Problem to solve: Format every line of the material below as a JSON list of strings, one string per line, skipping blank lines. Leave the pictures out.

*** Opening of Listed records ***

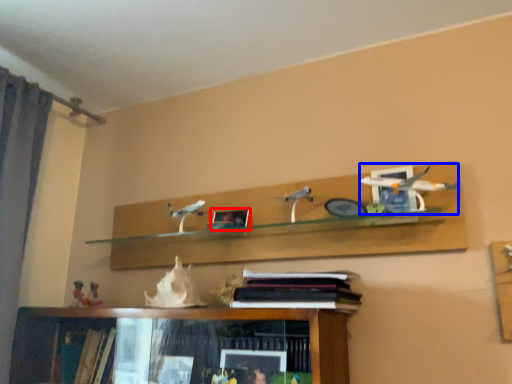
Question: Which point is closer to the camera, picture frame (highlighted by a red box) or toy (highlighted by a blue box)?

Choices:
 (A) picture frame
 (B) toy

Answer: (B)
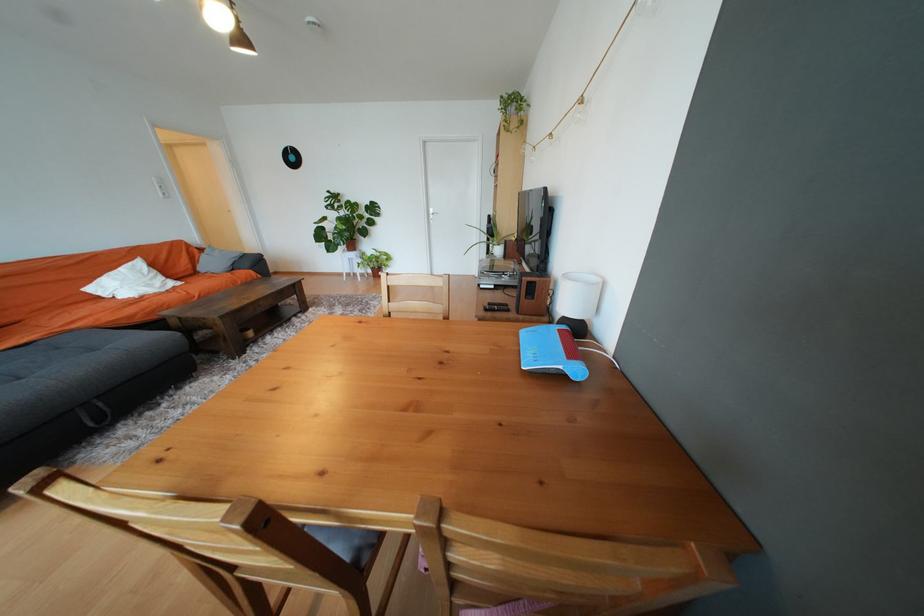
Where would you sit the sofa sitting surface? Please return your answer as a coordinate pair (x, y).

(90, 355)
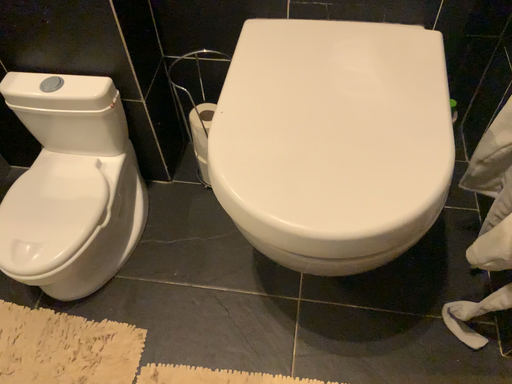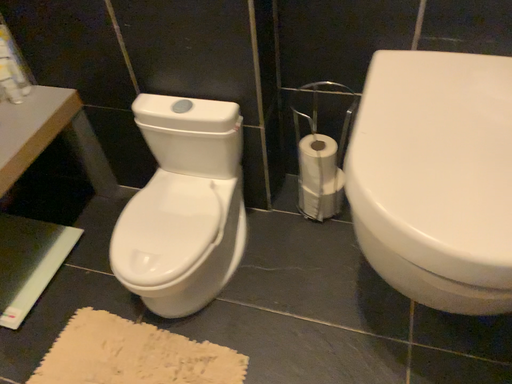
Question: Which way did the camera rotate in the video?

Choices:
 (A) rotated left
 (B) rotated right

Answer: (A)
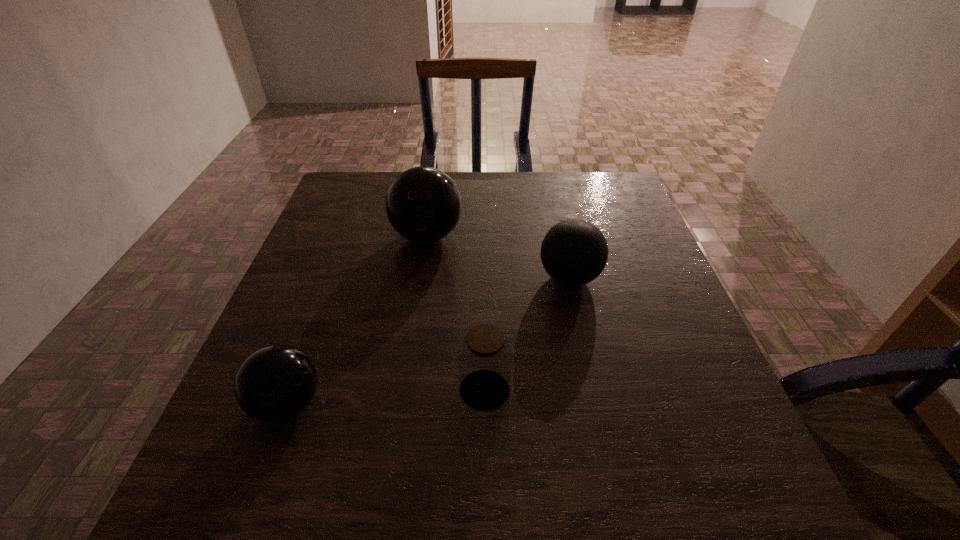
Locate an element on the screen. This screenshot has height=540, width=960. free spot located on the left of the jar is located at coordinates (275, 390).

Identify the location of free spot located on the side of the shortest bowling ball with the finger holes. (486, 403).

This screenshot has height=540, width=960. Find the location of `object situated at the left edge`. object situated at the left edge is located at coordinates pos(275,383).

The width and height of the screenshot is (960, 540). I want to click on object situated at the right edge, so click(x=574, y=252).

Where is `vacant space at the far edge of the desktop`? Image resolution: width=960 pixels, height=540 pixels. vacant space at the far edge of the desktop is located at coordinates (542, 190).

Locate an element on the screen. This screenshot has height=540, width=960. vacant space at the left edge of the desktop is located at coordinates (336, 267).

In order to click on vacant space at the right edge of the desktop in this screenshot , I will do `click(594, 223)`.

Locate an element on the screen. Image resolution: width=960 pixels, height=540 pixels. free space at the far left corner of the desktop is located at coordinates (386, 178).

This screenshot has height=540, width=960. Identify the location of vacant space at the near left corner of the desktop. (251, 474).

Locate an element on the screen. vacant space at the far right corner of the desktop is located at coordinates (603, 192).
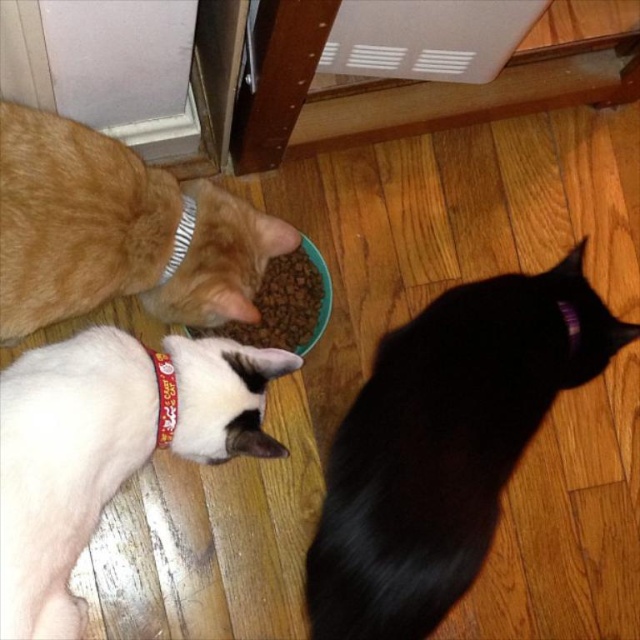
Question: Which object is farther from the camera taking this photo?

Choices:
 (A) dry kibble at center
 (B) white fur cat at lower left
 (C) orange fur cat at left

Answer: (A)

Question: Can you confirm if white fur cat at lower left is positioned above orange fur cat at left?

Choices:
 (A) yes
 (B) no

Answer: (B)

Question: Which object appears farthest from the camera in this image?

Choices:
 (A) orange fur cat at left
 (B) black silky cat at lower right
 (C) white fur cat at lower left

Answer: (B)

Question: Is black silky cat at lower right below dry kibble at center?

Choices:
 (A) yes
 (B) no

Answer: (A)

Question: Observing the image, what is the correct spatial positioning of black silky cat at lower right in reference to dry kibble at center?

Choices:
 (A) right
 (B) left

Answer: (A)

Question: Which of the following is the closest to the observer?

Choices:
 (A) (77, 282)
 (B) (312, 310)

Answer: (A)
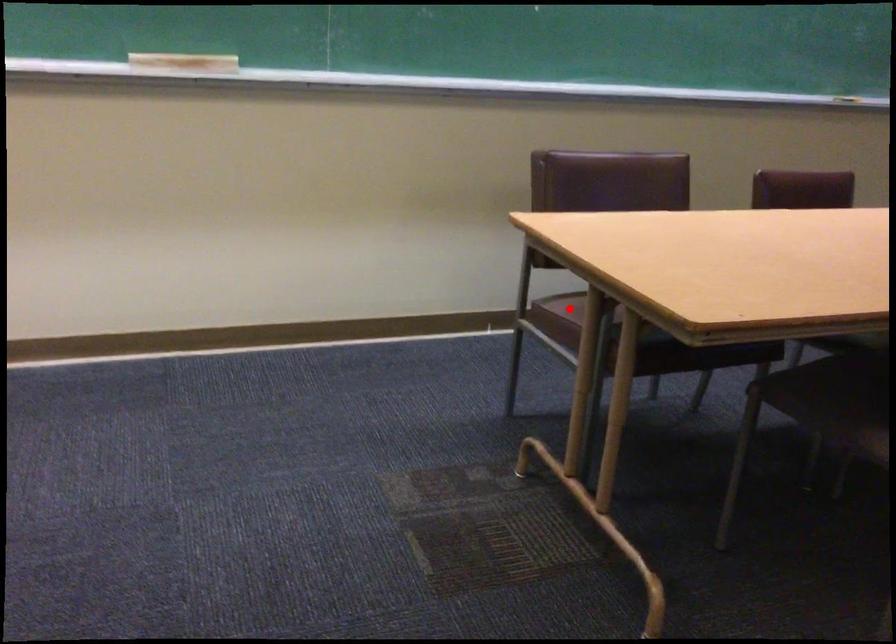
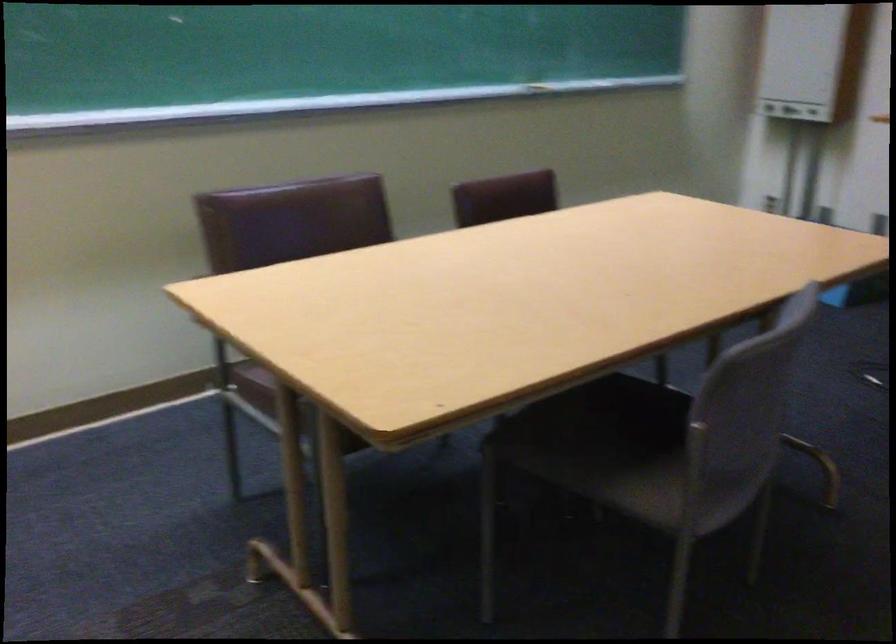
Where in the second image is the point corresponding to the highlighted location from the first image?

(277, 375)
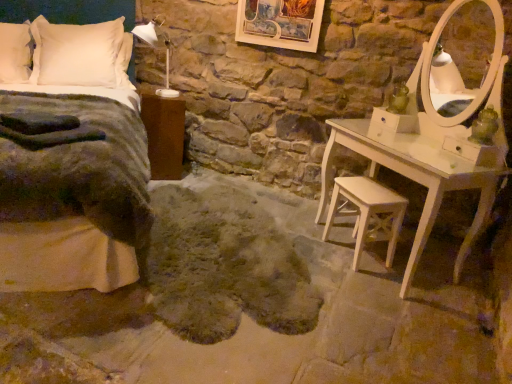
Question: Would you say white wood stool at lower right is part of wooden picture frame at upper center's contents?

Choices:
 (A) yes
 (B) no

Answer: (B)

Question: Does wooden picture frame at upper center appear on the left side of white wood stool at lower right?

Choices:
 (A) yes
 (B) no

Answer: (A)

Question: Does wooden picture frame at upper center lie behind white wood stool at lower right?

Choices:
 (A) no
 (B) yes

Answer: (B)

Question: Is wooden picture frame at upper center in front of white wood stool at lower right?

Choices:
 (A) yes
 (B) no

Answer: (B)

Question: Is wooden picture frame at upper center taller than white wood stool at lower right?

Choices:
 (A) no
 (B) yes

Answer: (A)

Question: Can you confirm if wooden picture frame at upper center is positioned to the right of white wood stool at lower right?

Choices:
 (A) yes
 (B) no

Answer: (B)

Question: Is brown wood nightstand at left far from wooden picture frame at upper center?

Choices:
 (A) yes
 (B) no

Answer: (B)

Question: Can you confirm if brown wood nightstand at left is thinner than wooden picture frame at upper center?

Choices:
 (A) yes
 (B) no

Answer: (B)

Question: From the image's perspective, is brown wood nightstand at left located above wooden picture frame at upper center?

Choices:
 (A) no
 (B) yes

Answer: (A)

Question: Is brown wood nightstand at left facing away from wooden picture frame at upper center?

Choices:
 (A) yes
 (B) no

Answer: (B)

Question: Considering the relative positions of brown wood nightstand at left and wooden picture frame at upper center in the image provided, is brown wood nightstand at left to the right of wooden picture frame at upper center from the viewer's perspective?

Choices:
 (A) yes
 (B) no

Answer: (B)

Question: Is brown wood nightstand at left in front of wooden picture frame at upper center?

Choices:
 (A) yes
 (B) no

Answer: (B)

Question: Does fuzzy gray rug at center have a smaller size compared to wooden picture frame at upper center?

Choices:
 (A) yes
 (B) no

Answer: (B)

*** Close of Listed records ***

Your solution:
[
  "Question: Which point is closer to the camera, picture frame (highlighted by a red box) or toy (highlighted by a blue box)?",
  "Choices:",
  " (A) picture frame",
  " (B) toy",
  "Answer: (B)",
  "Where would you sit the sofa sitting surface? Please return your answer as a coordinate pair (x, y).",
  "(90, 355)",
  "Question: Which way did the camera rotate in the video?",
  "Choices:",
  " (A) rotated left",
  " (B) rotated right",
  "Answer: (A)",
  "Locate an element on the screen. This screenshot has height=540, width=960. free spot located on the left of the jar is located at coordinates (275, 390).",
  "Identify the location of free spot located on the side of the shortest bowling ball with the finger holes. (486, 403).",
  "This screenshot has height=540, width=960. Find the location of `object situated at the left edge`. object situated at the left edge is located at coordinates pos(275,383).",
  "The width and height of the screenshot is (960, 540). I want to click on object situated at the right edge, so click(x=574, y=252).",
  "Where is `vacant space at the far edge of the desktop`? Image resolution: width=960 pixels, height=540 pixels. vacant space at the far edge of the desktop is located at coordinates (542, 190).",
  "Locate an element on the screen. This screenshot has height=540, width=960. vacant space at the left edge of the desktop is located at coordinates (336, 267).",
  "In order to click on vacant space at the right edge of the desktop in this screenshot , I will do `click(594, 223)`.",
  "Locate an element on the screen. Image resolution: width=960 pixels, height=540 pixels. free space at the far left corner of the desktop is located at coordinates (386, 178).",
  "This screenshot has height=540, width=960. Identify the location of vacant space at the near left corner of the desktop. (251, 474).",
  "Locate an element on the screen. vacant space at the far right corner of the desktop is located at coordinates (603, 192).",
  "Question: Which object is farther from the camera taking this photo?",
  "Choices:",
  " (A) dry kibble at center",
  " (B) white fur cat at lower left",
  " (C) orange fur cat at left",
  "Answer: (A)",
  "Question: Can you confirm if white fur cat at lower left is positioned above orange fur cat at left?",
  "Choices:",
  " (A) yes",
  " (B) no",
  "Answer: (B)",
  "Question: Which object appears farthest from the camera in this image?",
  "Choices:",
  " (A) orange fur cat at left",
  " (B) black silky cat at lower right",
  " (C) white fur cat at lower left",
  "Answer: (B)",
  "Question: Is black silky cat at lower right below dry kibble at center?",
  "Choices:",
  " (A) yes",
  " (B) no",
  "Answer: (A)",
  "Question: Observing the image, what is the correct spatial positioning of black silky cat at lower right in reference to dry kibble at center?",
  "Choices:",
  " (A) right",
  " (B) left",
  "Answer: (A)",
  "Question: Which of the following is the closest to the observer?",
  "Choices:",
  " (A) (77, 282)",
  " (B) (312, 310)",
  "Answer: (A)",
  "Where in the second image is the point corresponding to the highlighted location from the first image?",
  "(277, 375)",
  "Question: Would you say white wood stool at lower right is part of wooden picture frame at upper center's contents?",
  "Choices:",
  " (A) yes",
  " (B) no",
  "Answer: (B)",
  "Question: Does wooden picture frame at upper center appear on the left side of white wood stool at lower right?",
  "Choices:",
  " (A) yes",
  " (B) no",
  "Answer: (A)",
  "Question: Does wooden picture frame at upper center lie behind white wood stool at lower right?",
  "Choices:",
  " (A) no",
  " (B) yes",
  "Answer: (B)",
  "Question: Is wooden picture frame at upper center in front of white wood stool at lower right?",
  "Choices:",
  " (A) yes",
  " (B) no",
  "Answer: (B)",
  "Question: Is wooden picture frame at upper center taller than white wood stool at lower right?",
  "Choices:",
  " (A) no",
  " (B) yes",
  "Answer: (A)",
  "Question: Can you confirm if wooden picture frame at upper center is positioned to the right of white wood stool at lower right?",
  "Choices:",
  " (A) yes",
  " (B) no",
  "Answer: (B)",
  "Question: Is brown wood nightstand at left far from wooden picture frame at upper center?",
  "Choices:",
  " (A) yes",
  " (B) no",
  "Answer: (B)",
  "Question: Can you confirm if brown wood nightstand at left is thinner than wooden picture frame at upper center?",
  "Choices:",
  " (A) yes",
  " (B) no",
  "Answer: (B)",
  "Question: From the image's perspective, is brown wood nightstand at left located above wooden picture frame at upper center?",
  "Choices:",
  " (A) no",
  " (B) yes",
  "Answer: (A)",
  "Question: Is brown wood nightstand at left facing away from wooden picture frame at upper center?",
  "Choices:",
  " (A) yes",
  " (B) no",
  "Answer: (B)",
  "Question: Considering the relative positions of brown wood nightstand at left and wooden picture frame at upper center in the image provided, is brown wood nightstand at left to the right of wooden picture frame at upper center from the viewer's perspective?",
  "Choices:",
  " (A) yes",
  " (B) no",
  "Answer: (B)",
  "Question: Is brown wood nightstand at left in front of wooden picture frame at upper center?",
  "Choices:",
  " (A) yes",
  " (B) no",
  "Answer: (B)",
  "Question: Does fuzzy gray rug at center have a smaller size compared to wooden picture frame at upper center?",
  "Choices:",
  " (A) yes",
  " (B) no",
  "Answer: (B)"
]